━━━ EXERCISE INPUTS ━━━

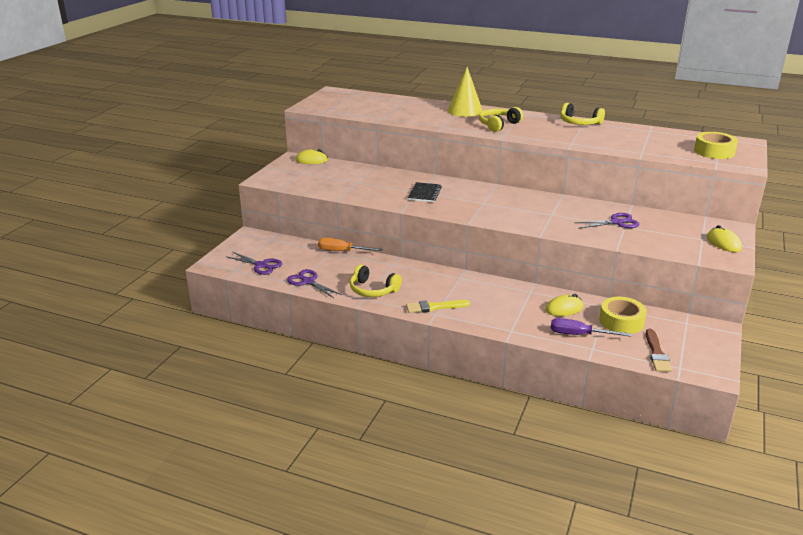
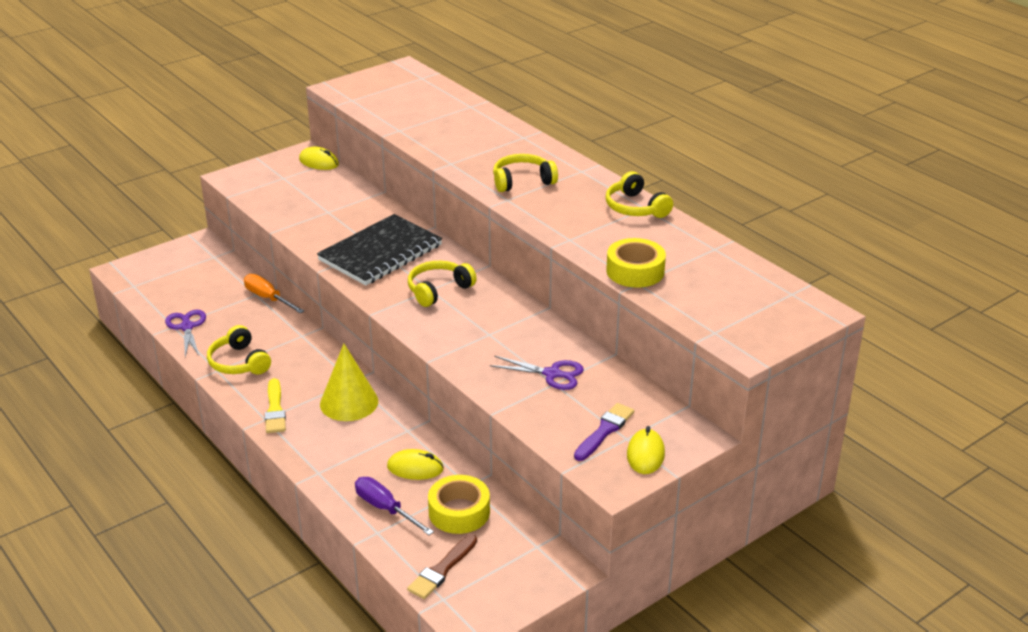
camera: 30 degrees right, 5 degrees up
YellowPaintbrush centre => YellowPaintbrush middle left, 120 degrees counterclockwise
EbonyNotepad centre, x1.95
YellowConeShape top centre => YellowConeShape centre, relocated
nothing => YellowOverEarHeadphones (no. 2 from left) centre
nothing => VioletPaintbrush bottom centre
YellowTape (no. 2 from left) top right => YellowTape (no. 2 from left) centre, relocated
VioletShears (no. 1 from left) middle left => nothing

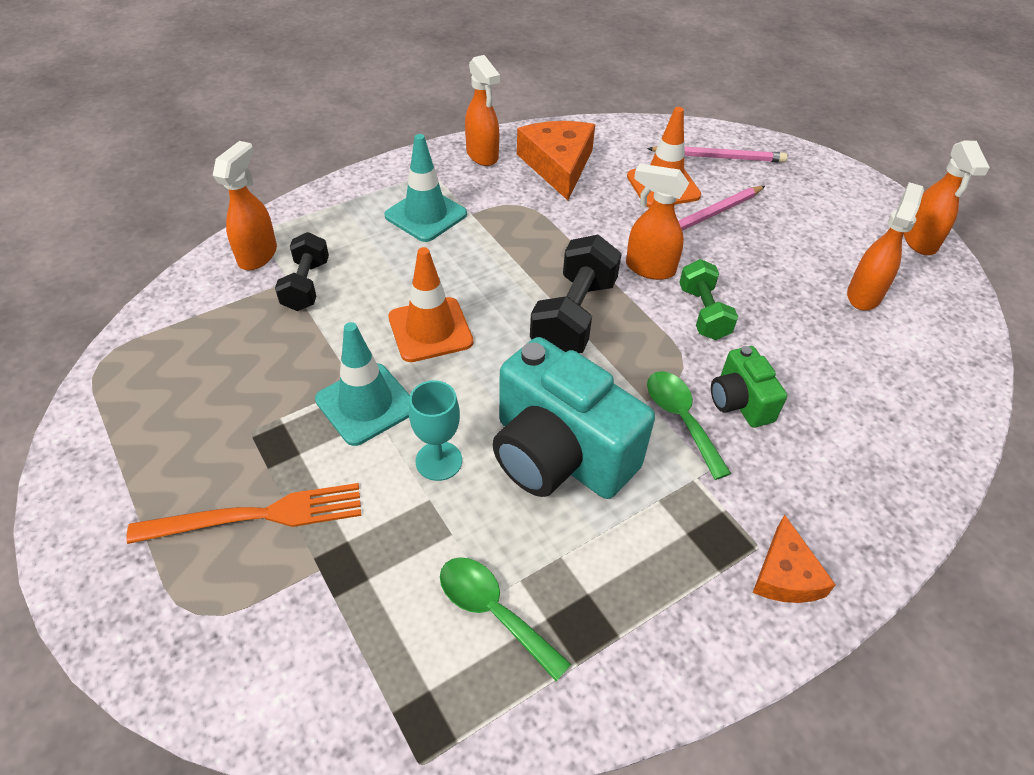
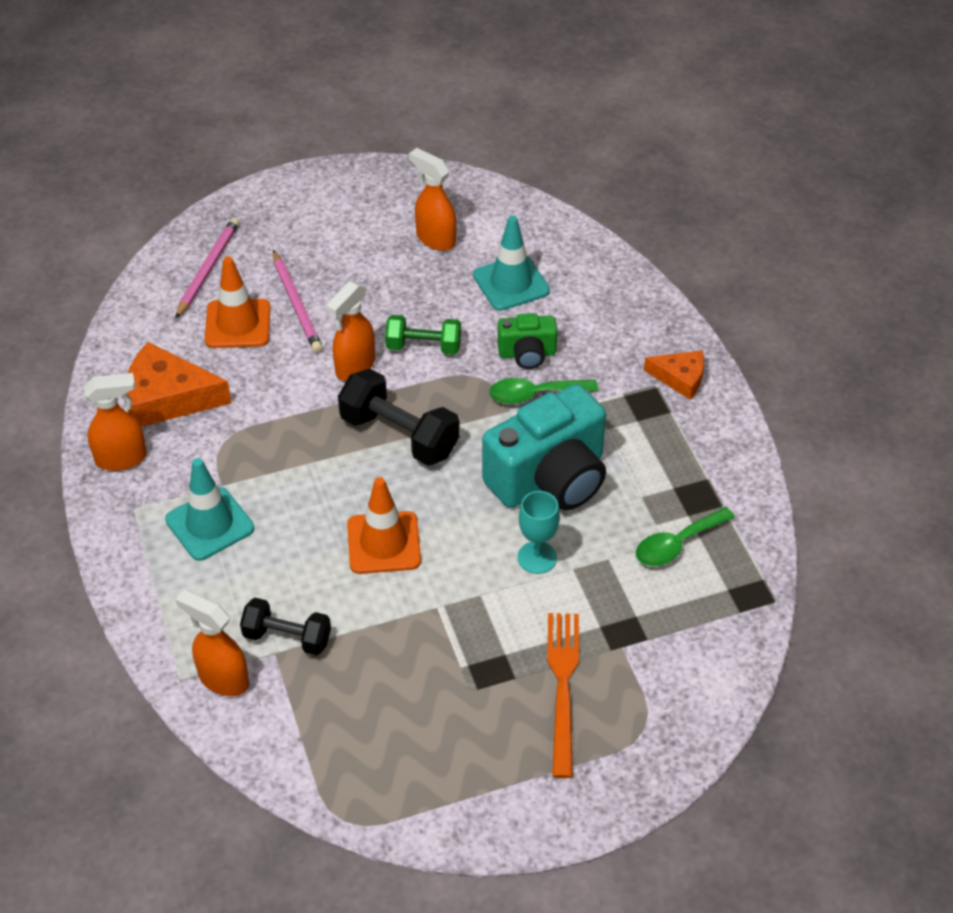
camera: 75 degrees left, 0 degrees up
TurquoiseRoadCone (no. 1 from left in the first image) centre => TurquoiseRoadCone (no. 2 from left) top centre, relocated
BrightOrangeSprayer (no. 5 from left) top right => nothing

━━━

[TASK REQUIREMENTS]
Quote the data above in full, leaving out the pictures it holds.

[SOLUTION TO THIS TASK]
camera: 30 degrees right, 5 degrees up
YellowPaintbrush centre => YellowPaintbrush middle left, 120 degrees counterclockwise
EbonyNotepad centre, x1.95
YellowConeShape top centre => YellowConeShape centre, relocated
nothing => YellowOverEarHeadphones (no. 2 from left) centre
nothing => VioletPaintbrush bottom centre
YellowTape (no. 2 from left) top right => YellowTape (no. 2 from left) centre, relocated
VioletShears (no. 1 from left) middle left => nothing

camera: 75 degrees left, 0 degrees up
TurquoiseRoadCone (no. 1 from left in the first image) centre => TurquoiseRoadCone (no. 2 from left) top centre, relocated
BrightOrangeSprayer (no. 5 from left) top right => nothing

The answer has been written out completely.